Below are the records; print exactly the lines from the one with "cyan slope F5:F6" through the last, both included, and leave the pictures out.

☆ ☆ ☆ ☆

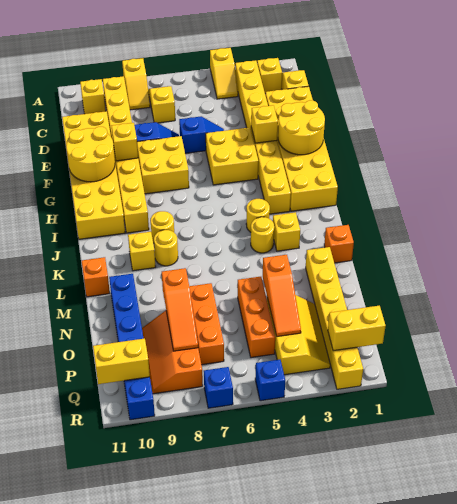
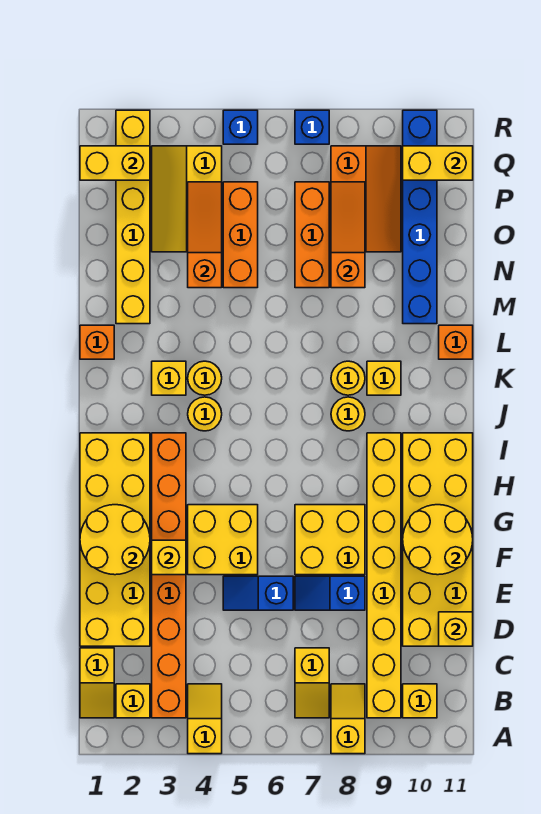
yellow brick B3:I3 level 1 -> orange brick B3:I3 level 1
yellow brick F9 level 2 -> yellow brick D11 level 2

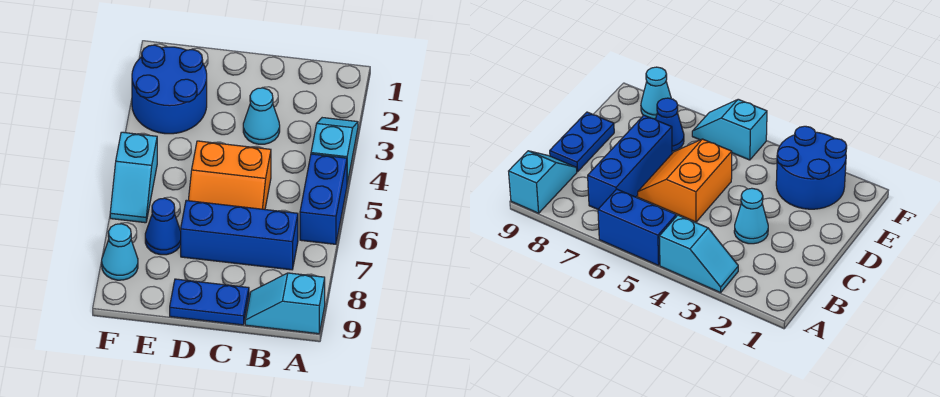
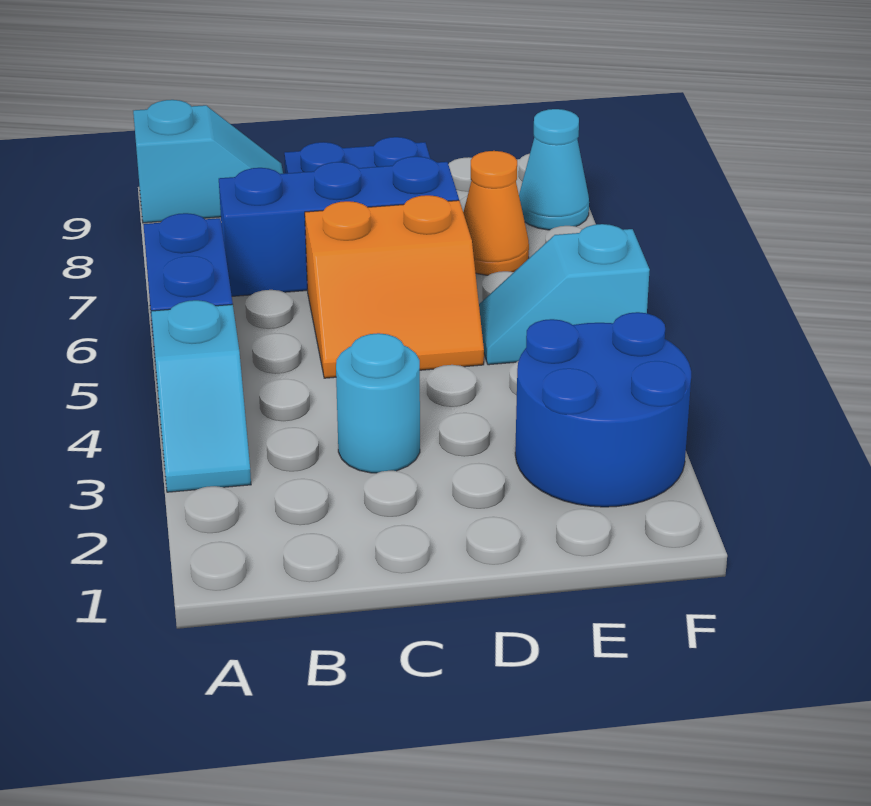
cyan cone C3 level 1 -> cyan round brick C3 level 1
orange slope C5:D6 level 1 top 5 -> orange slope C5:D6 level 1 top 6
blue cone E7 level 1 -> orange cone E7 level 1
cyan slope F5:F6 level 1 top 5 -> cyan slope E5:F5 level 1 top F

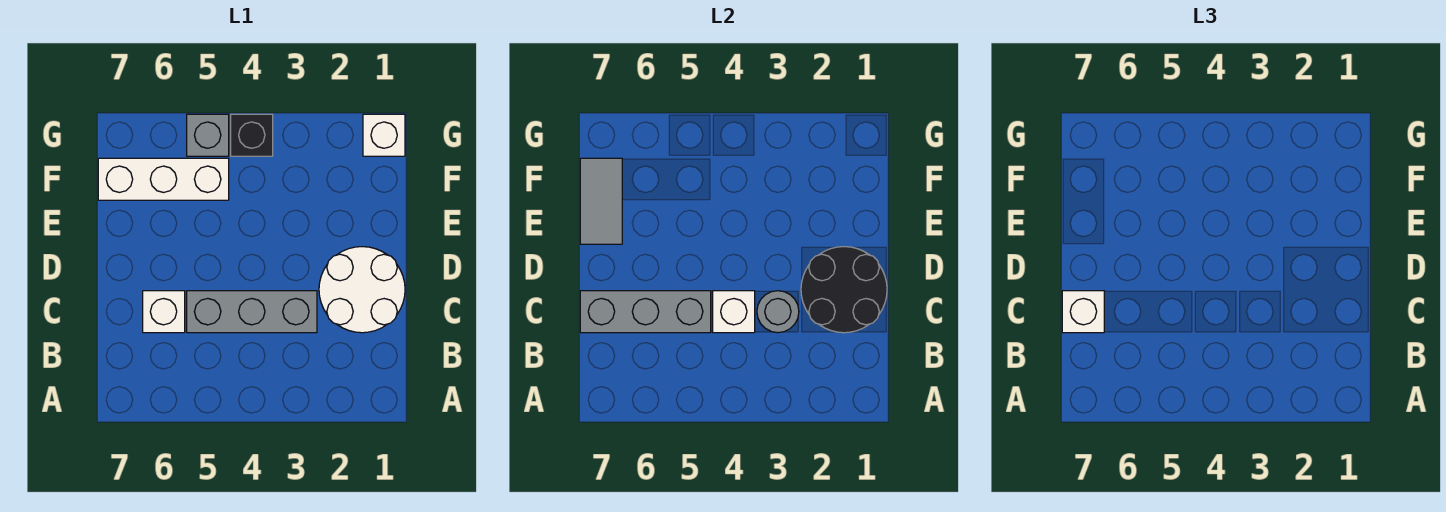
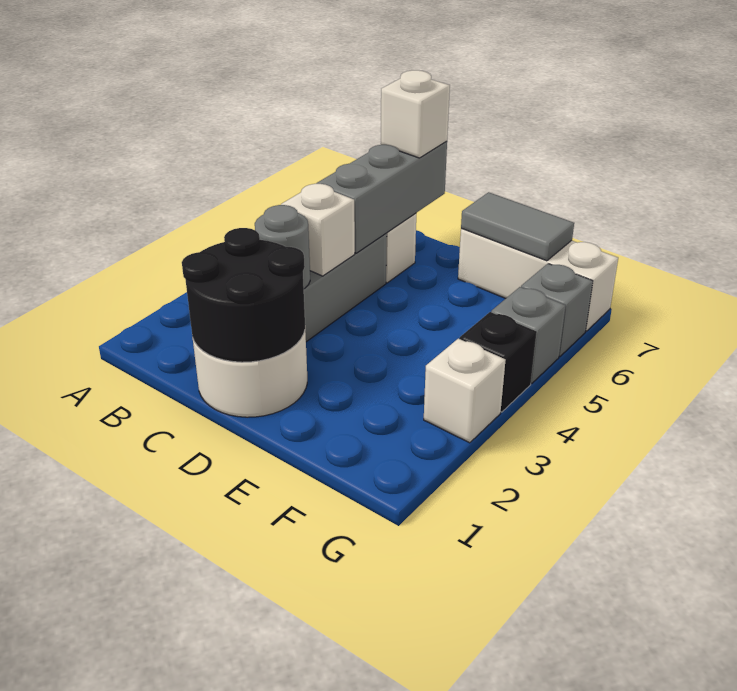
white brick F5:F7 level 1 -> white brick E7:G7 level 1
white brick G1 level 1 -> white brick G3 level 1
none -> grey brick G6 level 1

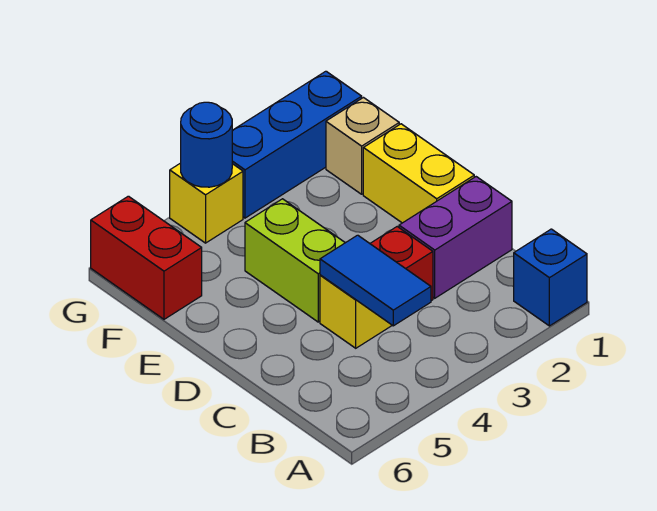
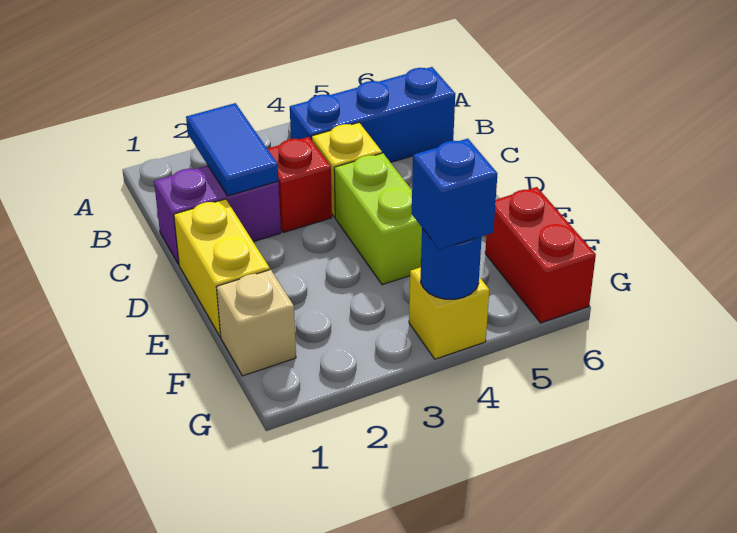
blue brick A1 level 1 -> blue brick G4 level 3
blue tile B4:C4 level 2 -> blue tile B2:C2 level 2
blue brick G1:G3 level 1 -> blue brick B4:B6 level 1

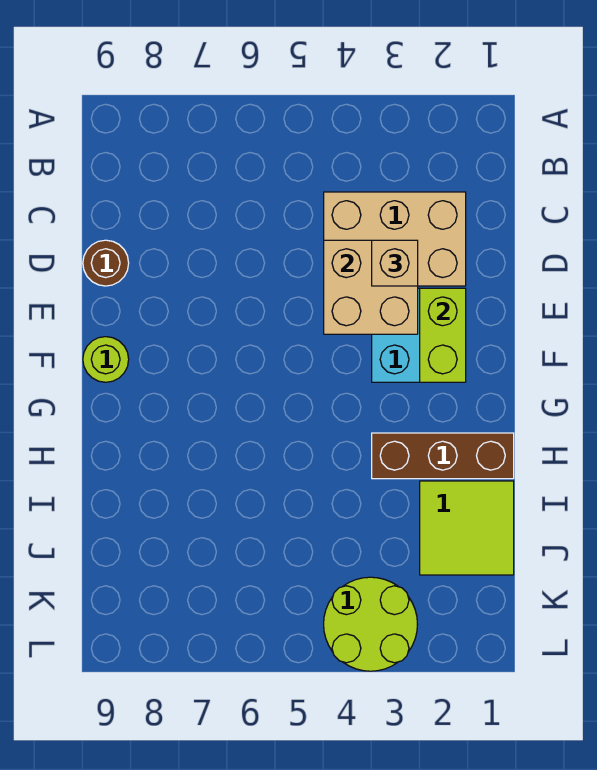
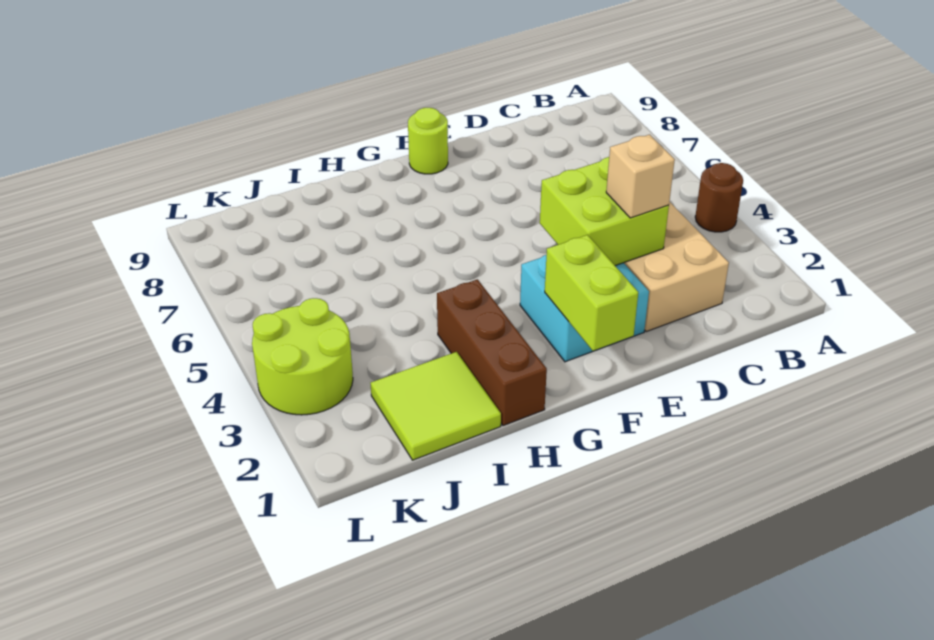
tan brick D3:E4 level 2 -> lime brick D3:E4 level 2
brown round brick D9 level 1 -> brown round brick A4 level 1
lime brick E2:F2 level 2 -> lime brick F1:F2 level 2

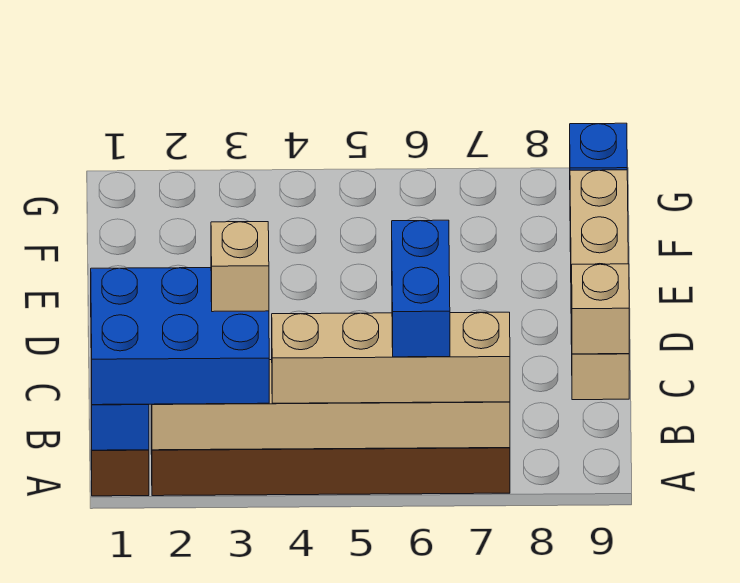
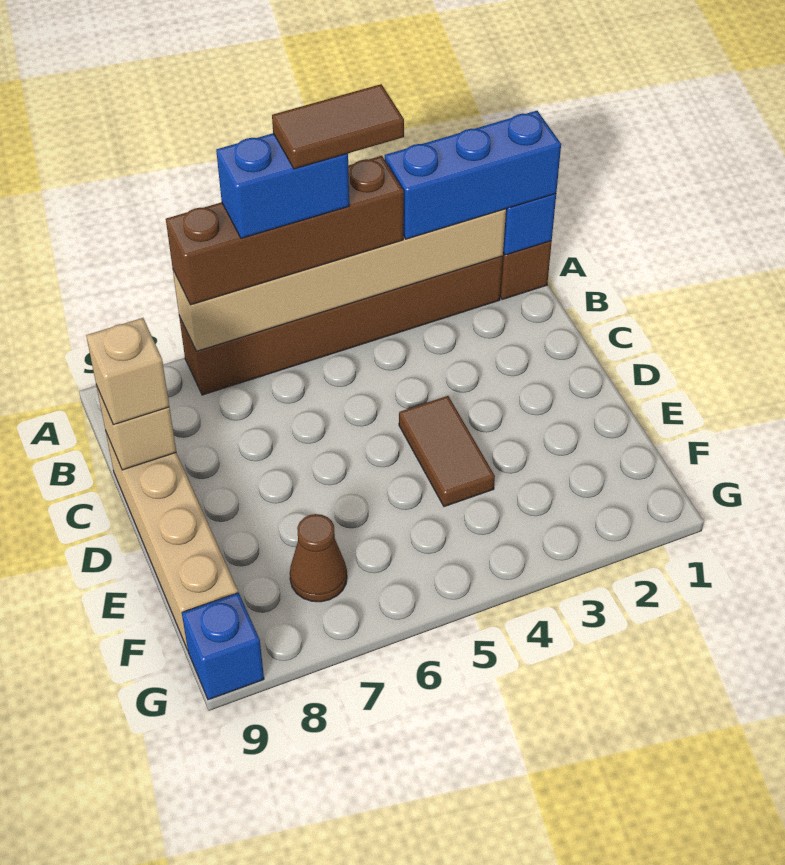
blue brick A1:B3 level 3 -> blue brick A1:A3 level 3
tan brick A4:A7 level 3 -> brown brick A4:A7 level 3
none -> brown tile A4:A5 level 5
blue brick A6:B6 level 4 -> blue brick A5:A6 level 4
tan brick B3 level 4 -> tan brick C9 level 3
none -> brown tile D4:E4 level 1
none -> brown cone F7 level 1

☆ ☆ ☆ ☆

### Solution
cyan slope F5:F6 level 1 top 5 -> cyan slope E5:F5 level 1 top F

white brick F5:F7 level 1 -> white brick E7:G7 level 1
white brick G1 level 1 -> white brick G3 level 1
none -> grey brick G6 level 1

blue brick A1 level 1 -> blue brick G4 level 3
blue tile B4:C4 level 2 -> blue tile B2:C2 level 2
blue brick G1:G3 level 1 -> blue brick B4:B6 level 1

tan brick D3:E4 level 2 -> lime brick D3:E4 level 2
brown round brick D9 level 1 -> brown round brick A4 level 1
lime brick E2:F2 level 2 -> lime brick F1:F2 level 2

blue brick A1:B3 level 3 -> blue brick A1:A3 level 3
tan brick A4:A7 level 3 -> brown brick A4:A7 level 3
none -> brown tile A4:A5 level 5
blue brick A6:B6 level 4 -> blue brick A5:A6 level 4
tan brick B3 level 4 -> tan brick C9 level 3
none -> brown tile D4:E4 level 1
none -> brown cone F7 level 1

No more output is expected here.